▶ Assignment: The lines to copy from the data below are those that hold the string "black".

Scene change data:

______

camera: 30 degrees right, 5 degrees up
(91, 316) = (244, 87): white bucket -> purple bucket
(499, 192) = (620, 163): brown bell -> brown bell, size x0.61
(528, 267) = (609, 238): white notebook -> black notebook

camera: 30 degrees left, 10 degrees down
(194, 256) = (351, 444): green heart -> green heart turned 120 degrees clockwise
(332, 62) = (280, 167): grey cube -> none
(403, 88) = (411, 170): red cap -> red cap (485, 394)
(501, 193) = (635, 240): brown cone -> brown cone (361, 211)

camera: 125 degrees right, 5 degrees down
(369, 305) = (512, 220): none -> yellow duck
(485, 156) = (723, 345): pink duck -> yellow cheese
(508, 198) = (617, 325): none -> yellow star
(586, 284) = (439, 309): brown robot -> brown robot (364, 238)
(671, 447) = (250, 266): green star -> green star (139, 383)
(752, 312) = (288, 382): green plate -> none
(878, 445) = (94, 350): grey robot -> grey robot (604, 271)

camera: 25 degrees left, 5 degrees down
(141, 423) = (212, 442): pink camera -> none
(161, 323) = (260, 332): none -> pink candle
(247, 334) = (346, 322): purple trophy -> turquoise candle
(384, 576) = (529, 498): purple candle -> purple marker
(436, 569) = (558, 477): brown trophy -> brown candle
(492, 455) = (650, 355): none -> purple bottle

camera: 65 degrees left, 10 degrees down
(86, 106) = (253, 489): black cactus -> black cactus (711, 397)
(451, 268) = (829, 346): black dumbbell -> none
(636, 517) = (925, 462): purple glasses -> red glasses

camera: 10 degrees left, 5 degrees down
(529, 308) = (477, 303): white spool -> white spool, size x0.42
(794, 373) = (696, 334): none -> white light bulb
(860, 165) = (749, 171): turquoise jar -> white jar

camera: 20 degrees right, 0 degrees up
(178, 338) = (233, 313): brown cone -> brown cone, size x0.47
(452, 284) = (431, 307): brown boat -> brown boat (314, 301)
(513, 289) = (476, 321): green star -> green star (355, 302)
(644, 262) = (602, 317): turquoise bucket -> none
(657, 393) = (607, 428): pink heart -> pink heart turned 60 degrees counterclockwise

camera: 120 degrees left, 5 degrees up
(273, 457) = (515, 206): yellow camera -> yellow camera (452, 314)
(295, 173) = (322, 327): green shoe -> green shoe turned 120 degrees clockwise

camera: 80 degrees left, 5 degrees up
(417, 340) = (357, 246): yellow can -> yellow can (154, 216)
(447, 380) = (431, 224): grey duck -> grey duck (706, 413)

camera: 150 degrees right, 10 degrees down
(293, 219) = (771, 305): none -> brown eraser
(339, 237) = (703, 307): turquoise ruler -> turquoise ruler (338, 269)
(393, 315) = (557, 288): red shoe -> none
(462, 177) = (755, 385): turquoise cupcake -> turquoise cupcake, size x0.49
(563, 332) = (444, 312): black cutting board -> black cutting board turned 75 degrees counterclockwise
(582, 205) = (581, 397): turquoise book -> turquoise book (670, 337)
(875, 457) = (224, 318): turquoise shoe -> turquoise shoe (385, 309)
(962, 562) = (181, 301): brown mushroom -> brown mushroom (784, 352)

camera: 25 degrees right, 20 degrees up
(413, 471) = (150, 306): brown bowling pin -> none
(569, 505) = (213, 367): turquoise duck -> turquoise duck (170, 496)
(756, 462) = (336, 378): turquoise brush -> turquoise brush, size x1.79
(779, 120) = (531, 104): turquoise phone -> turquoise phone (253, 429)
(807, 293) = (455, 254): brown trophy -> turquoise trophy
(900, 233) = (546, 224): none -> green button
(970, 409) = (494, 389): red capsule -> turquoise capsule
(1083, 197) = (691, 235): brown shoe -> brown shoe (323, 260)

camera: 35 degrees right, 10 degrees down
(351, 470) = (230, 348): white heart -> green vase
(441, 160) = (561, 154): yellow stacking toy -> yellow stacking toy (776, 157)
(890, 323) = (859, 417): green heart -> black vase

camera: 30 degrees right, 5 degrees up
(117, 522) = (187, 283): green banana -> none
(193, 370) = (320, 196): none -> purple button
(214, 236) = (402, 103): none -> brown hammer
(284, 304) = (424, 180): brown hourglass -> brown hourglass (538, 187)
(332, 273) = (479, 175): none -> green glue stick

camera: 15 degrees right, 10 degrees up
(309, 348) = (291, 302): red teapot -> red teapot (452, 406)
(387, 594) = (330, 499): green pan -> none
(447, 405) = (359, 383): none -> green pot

______

▶ Exercise response:
(528, 267) = (609, 238): white notebook -> black notebook
(86, 106) = (253, 489): black cactus -> black cactus (711, 397)
(451, 268) = (829, 346): black dumbbell -> none
(563, 332) = (444, 312): black cutting board -> black cutting board turned 75 degrees counterclockwise
(890, 323) = (859, 417): green heart -> black vase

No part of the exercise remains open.